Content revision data
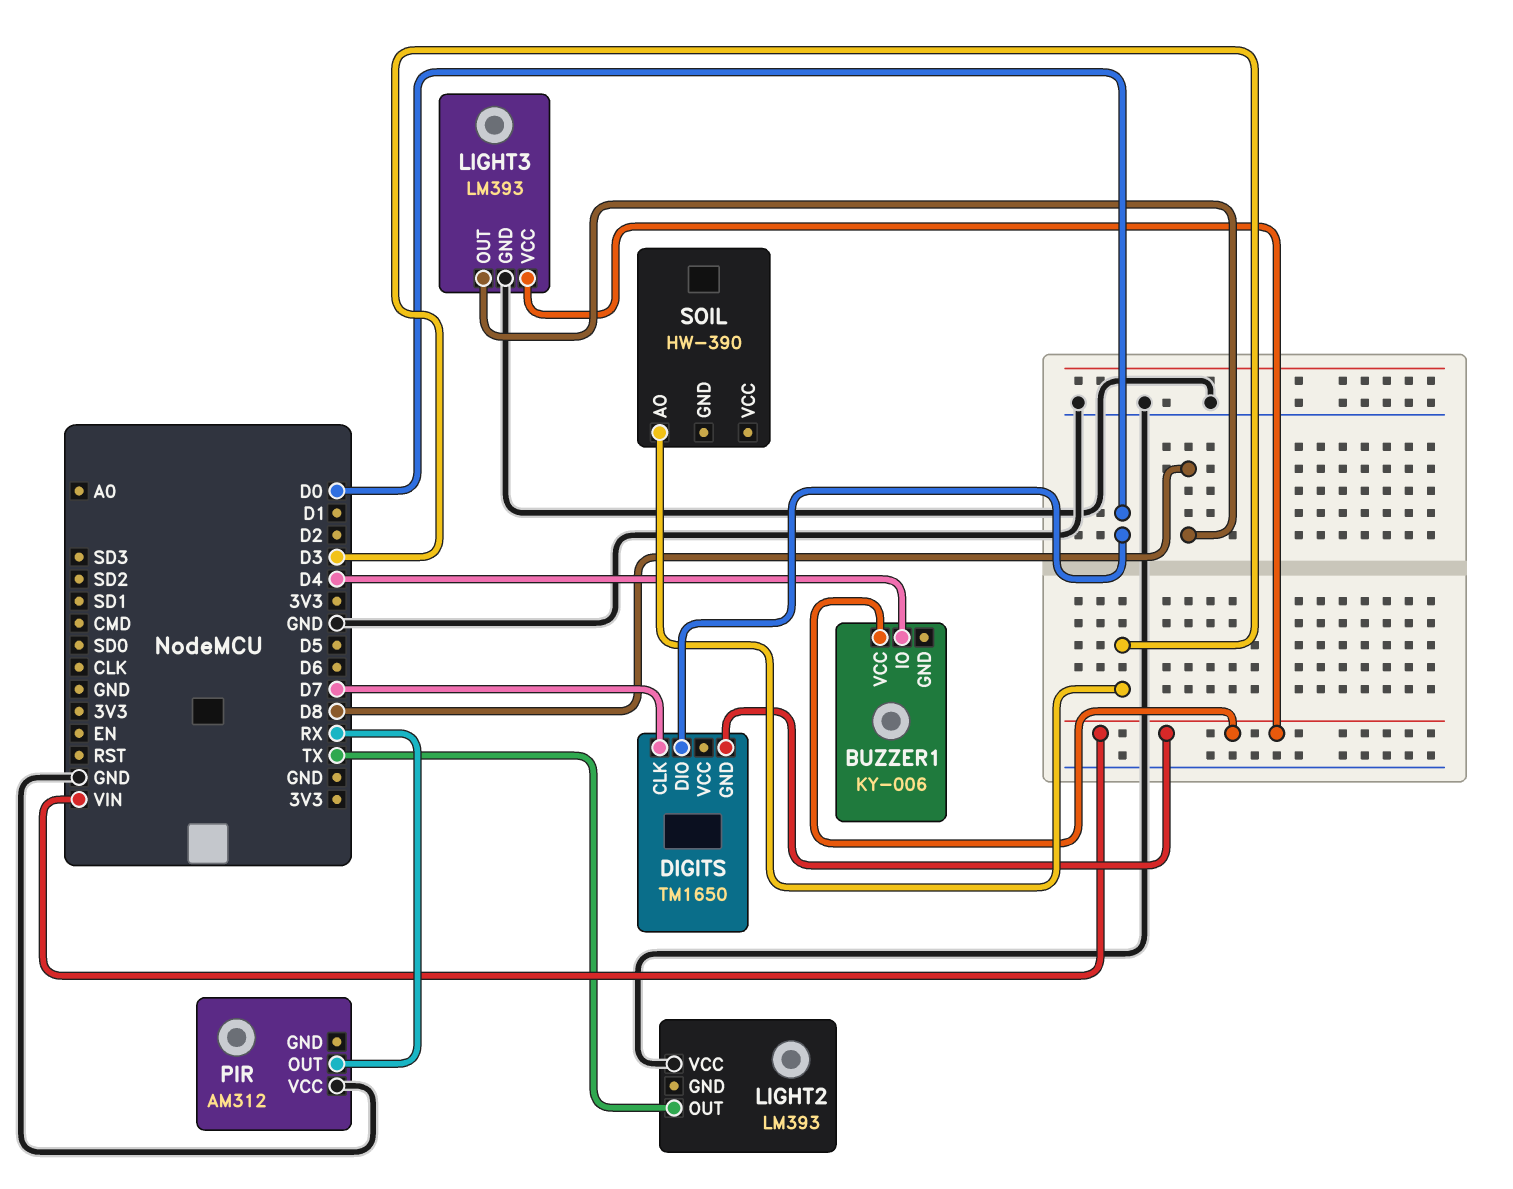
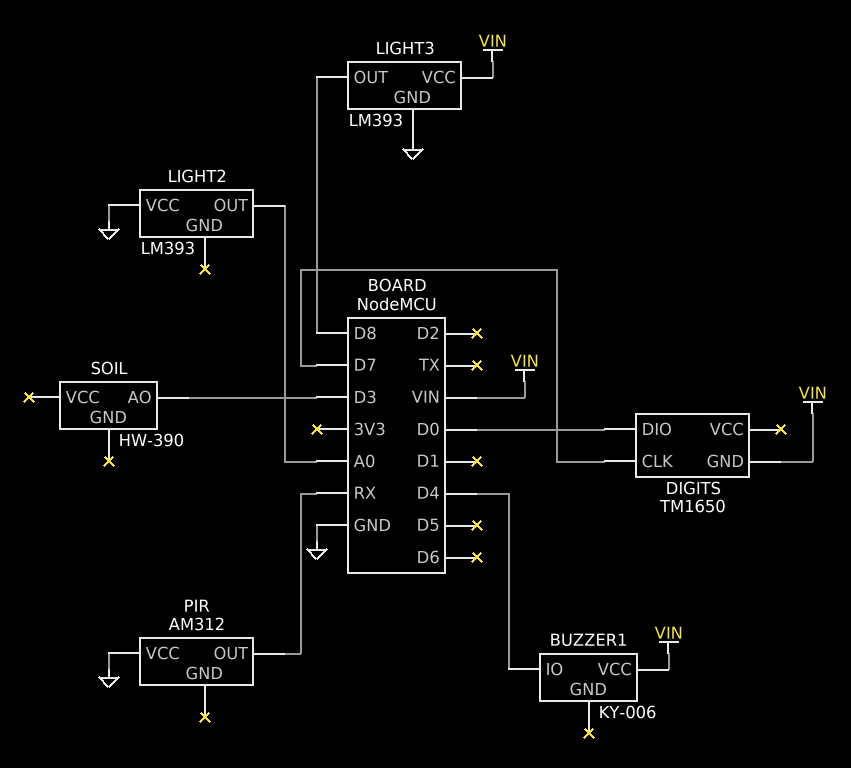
LIGHT2 pin OUT: TX -> A0

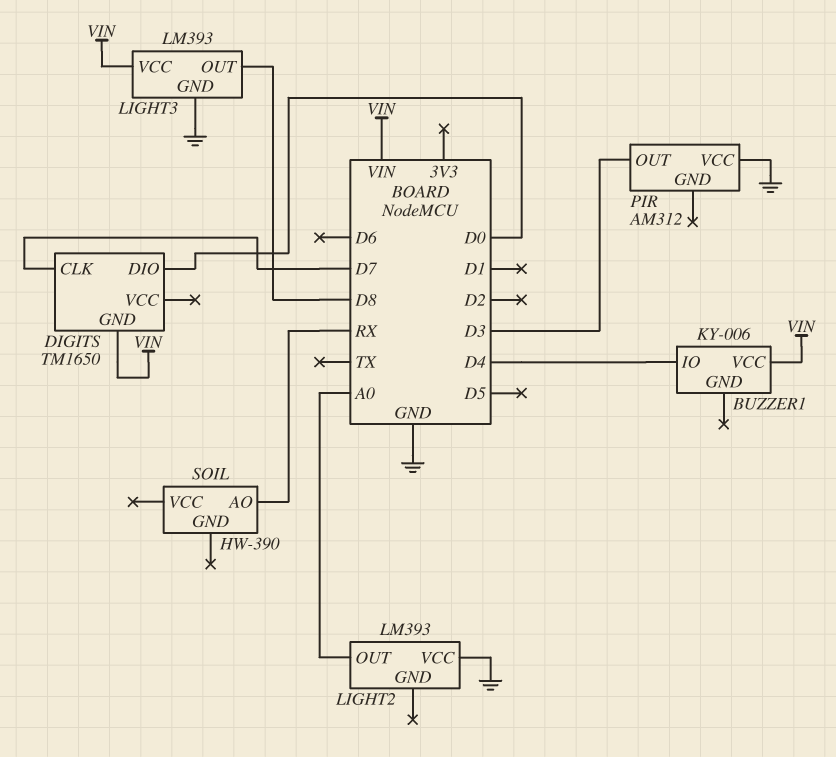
PIR pin OUT: RX -> D3
SOIL pin AO: D3 -> RX

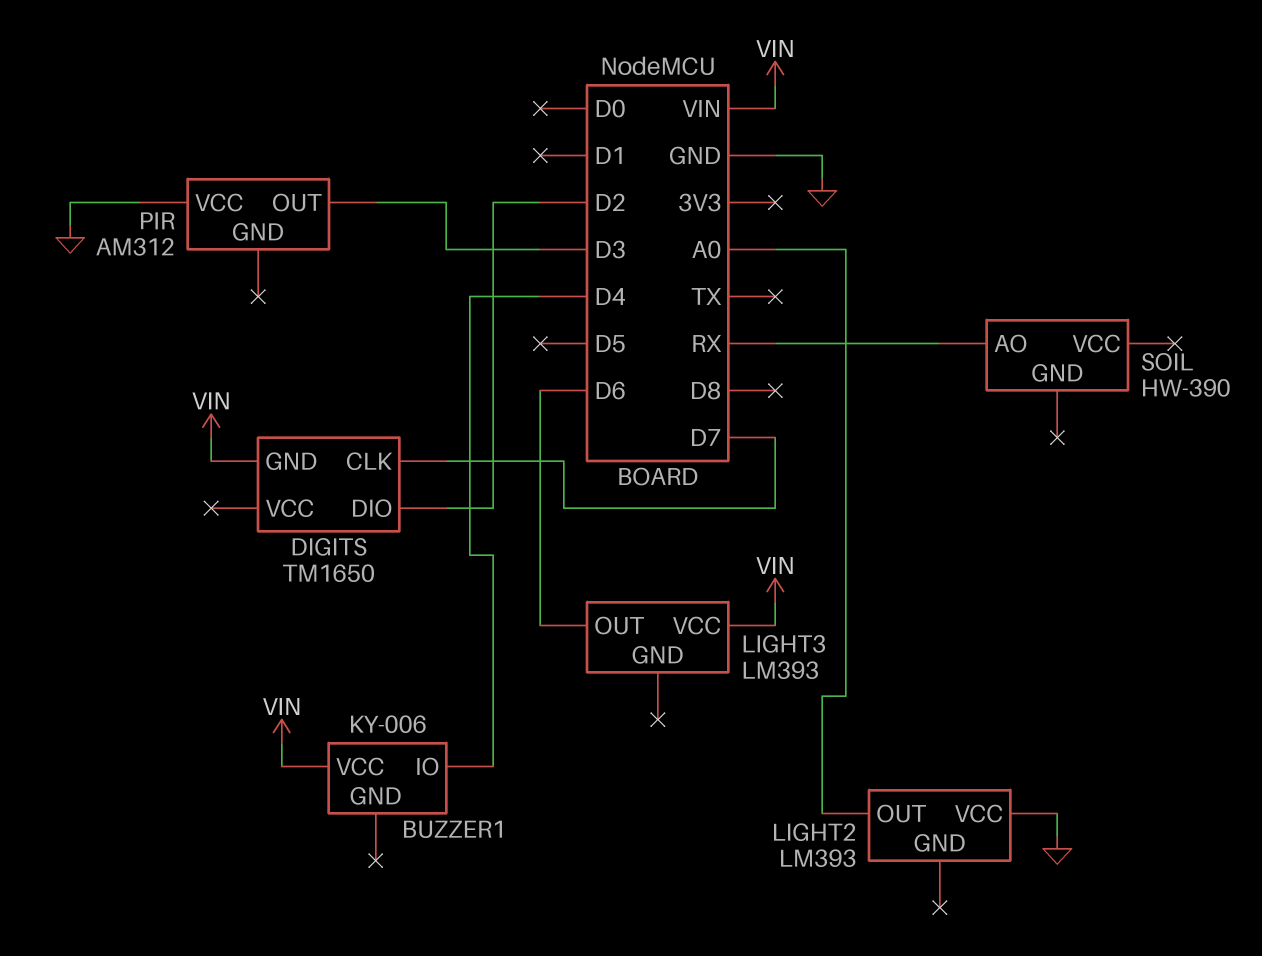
DIGITS pin DIO: D0 -> D2
LIGHT3 pin GND: GND -> none
LIGHT3 pin OUT: D8 -> D6

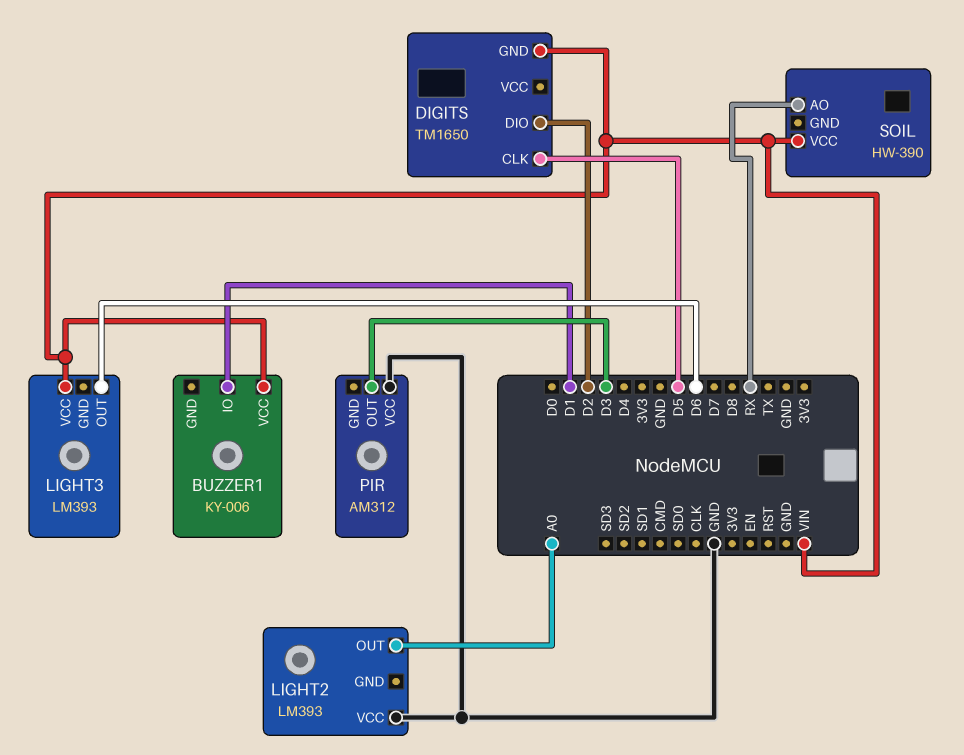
BUZZER1 pin IO: D4 -> D1
DIGITS pin CLK: D7 -> D5
SOIL pin VCC: none -> VIN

__WHAT THE TASK REQUIRES__.
Say the number of lines in the records above that include the string "none", and no more.

__TASK OUTPUT__.
2